Goal:
List each line in the items below that contains the string "kern". Match case exactly.

Material:
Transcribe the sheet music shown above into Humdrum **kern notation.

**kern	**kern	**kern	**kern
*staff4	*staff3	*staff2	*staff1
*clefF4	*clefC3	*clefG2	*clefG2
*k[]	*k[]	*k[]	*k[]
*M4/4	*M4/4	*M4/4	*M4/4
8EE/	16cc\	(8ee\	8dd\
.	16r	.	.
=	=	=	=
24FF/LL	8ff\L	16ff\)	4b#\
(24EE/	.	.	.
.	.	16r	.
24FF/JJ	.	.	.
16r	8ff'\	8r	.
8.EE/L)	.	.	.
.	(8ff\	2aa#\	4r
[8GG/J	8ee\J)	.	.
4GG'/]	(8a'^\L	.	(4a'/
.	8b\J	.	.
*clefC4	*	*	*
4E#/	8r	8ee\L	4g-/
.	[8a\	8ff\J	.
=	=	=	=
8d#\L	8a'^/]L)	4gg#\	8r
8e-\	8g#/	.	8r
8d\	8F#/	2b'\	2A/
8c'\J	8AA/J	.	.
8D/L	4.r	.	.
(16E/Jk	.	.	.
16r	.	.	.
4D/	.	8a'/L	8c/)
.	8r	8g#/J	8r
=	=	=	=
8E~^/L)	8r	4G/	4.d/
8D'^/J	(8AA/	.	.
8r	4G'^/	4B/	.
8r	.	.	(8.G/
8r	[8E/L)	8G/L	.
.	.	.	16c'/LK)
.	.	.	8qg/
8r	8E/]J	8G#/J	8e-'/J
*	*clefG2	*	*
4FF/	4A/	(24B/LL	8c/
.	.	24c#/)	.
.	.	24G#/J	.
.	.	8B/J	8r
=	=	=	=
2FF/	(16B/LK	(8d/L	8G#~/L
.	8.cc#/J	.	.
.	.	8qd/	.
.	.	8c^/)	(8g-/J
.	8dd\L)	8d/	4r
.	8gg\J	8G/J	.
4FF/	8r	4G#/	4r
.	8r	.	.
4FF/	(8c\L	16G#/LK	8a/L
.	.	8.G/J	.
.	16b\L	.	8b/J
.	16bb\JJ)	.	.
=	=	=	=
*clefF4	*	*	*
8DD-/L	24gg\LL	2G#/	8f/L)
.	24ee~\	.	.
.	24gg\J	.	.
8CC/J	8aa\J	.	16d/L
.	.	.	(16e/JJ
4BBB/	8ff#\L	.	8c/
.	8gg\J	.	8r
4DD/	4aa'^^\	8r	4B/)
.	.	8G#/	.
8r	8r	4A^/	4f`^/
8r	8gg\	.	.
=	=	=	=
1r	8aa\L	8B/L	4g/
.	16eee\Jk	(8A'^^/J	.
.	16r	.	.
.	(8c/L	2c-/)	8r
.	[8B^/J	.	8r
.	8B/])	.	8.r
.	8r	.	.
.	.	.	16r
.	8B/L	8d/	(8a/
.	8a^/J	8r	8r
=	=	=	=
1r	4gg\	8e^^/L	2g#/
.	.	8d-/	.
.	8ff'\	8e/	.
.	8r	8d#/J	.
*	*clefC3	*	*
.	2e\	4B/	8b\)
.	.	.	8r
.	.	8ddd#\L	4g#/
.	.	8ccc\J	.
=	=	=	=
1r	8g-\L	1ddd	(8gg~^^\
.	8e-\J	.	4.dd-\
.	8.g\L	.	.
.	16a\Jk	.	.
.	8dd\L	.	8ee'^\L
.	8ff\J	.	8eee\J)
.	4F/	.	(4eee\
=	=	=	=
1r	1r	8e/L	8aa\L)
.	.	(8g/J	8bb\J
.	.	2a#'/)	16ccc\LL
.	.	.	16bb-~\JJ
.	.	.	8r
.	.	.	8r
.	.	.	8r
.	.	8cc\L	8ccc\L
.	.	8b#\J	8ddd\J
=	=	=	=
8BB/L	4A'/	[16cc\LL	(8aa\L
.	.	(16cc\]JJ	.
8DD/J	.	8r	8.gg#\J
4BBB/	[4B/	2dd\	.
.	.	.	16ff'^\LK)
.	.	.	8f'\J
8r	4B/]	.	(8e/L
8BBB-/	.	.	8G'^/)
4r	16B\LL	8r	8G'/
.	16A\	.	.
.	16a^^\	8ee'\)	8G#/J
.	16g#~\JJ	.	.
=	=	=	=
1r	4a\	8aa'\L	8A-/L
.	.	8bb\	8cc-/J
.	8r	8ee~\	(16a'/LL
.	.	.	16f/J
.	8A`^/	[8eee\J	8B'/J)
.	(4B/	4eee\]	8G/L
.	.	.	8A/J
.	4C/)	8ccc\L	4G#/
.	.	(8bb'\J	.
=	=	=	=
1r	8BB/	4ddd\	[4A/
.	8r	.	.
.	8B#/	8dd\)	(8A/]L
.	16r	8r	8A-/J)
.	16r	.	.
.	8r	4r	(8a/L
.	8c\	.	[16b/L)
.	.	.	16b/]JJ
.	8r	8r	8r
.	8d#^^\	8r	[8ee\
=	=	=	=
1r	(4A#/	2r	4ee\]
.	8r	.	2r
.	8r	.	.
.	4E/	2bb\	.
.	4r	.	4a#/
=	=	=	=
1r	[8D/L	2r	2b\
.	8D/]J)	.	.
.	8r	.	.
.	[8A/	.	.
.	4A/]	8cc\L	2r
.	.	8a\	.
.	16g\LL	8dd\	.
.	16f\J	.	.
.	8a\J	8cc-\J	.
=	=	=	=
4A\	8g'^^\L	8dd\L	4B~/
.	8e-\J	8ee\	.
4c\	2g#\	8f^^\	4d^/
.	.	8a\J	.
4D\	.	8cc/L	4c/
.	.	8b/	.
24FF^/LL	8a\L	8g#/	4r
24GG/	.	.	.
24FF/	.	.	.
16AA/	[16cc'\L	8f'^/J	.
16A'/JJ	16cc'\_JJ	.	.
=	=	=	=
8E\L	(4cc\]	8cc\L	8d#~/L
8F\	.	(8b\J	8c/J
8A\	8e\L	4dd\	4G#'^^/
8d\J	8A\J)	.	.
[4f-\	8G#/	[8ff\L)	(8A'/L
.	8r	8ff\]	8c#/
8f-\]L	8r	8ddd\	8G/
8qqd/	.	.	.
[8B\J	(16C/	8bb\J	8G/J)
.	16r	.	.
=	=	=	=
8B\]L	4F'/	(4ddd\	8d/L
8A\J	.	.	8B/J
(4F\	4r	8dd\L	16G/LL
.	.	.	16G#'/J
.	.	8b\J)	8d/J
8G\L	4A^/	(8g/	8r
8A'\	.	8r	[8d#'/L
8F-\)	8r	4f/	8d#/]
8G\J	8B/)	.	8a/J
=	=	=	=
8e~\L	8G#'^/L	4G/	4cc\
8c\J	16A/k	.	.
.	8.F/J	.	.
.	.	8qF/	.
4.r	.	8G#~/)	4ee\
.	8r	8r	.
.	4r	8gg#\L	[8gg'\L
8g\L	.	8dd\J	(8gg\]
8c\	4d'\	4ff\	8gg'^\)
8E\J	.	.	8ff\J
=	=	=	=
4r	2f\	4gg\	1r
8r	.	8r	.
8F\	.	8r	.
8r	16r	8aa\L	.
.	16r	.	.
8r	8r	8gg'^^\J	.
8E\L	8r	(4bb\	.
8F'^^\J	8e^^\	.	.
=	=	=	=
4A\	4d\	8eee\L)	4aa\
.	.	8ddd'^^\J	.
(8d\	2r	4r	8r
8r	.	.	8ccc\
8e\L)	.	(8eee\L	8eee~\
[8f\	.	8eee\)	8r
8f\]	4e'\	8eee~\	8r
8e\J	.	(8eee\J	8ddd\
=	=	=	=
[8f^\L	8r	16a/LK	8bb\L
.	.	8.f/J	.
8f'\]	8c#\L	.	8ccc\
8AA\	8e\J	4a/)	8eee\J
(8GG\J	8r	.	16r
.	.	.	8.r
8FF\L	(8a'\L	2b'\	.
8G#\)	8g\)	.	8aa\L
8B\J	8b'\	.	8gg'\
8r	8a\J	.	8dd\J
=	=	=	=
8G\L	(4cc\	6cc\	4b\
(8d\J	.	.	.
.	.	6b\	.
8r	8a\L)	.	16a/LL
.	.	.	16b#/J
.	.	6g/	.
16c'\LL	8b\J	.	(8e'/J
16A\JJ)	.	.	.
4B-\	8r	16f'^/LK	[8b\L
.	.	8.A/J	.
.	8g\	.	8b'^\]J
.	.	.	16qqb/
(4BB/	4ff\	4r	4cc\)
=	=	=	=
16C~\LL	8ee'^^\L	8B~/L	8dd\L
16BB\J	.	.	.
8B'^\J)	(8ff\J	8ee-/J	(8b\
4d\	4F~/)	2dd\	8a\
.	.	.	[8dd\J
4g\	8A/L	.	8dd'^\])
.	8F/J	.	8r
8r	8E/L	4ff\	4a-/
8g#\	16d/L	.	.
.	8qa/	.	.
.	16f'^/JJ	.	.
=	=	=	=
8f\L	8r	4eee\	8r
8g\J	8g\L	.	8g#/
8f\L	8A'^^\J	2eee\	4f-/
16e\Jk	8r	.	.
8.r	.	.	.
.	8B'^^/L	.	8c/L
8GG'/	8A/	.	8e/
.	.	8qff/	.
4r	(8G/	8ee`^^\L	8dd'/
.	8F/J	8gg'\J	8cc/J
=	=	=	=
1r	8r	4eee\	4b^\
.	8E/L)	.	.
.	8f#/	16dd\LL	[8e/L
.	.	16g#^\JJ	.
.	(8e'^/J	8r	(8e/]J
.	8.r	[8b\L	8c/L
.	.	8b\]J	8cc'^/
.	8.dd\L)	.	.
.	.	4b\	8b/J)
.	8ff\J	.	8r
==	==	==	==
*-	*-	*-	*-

Task response:
Transcribe the sheet music shown above into Humdrum **kern notation.
**kern	**kern	**kern	**kern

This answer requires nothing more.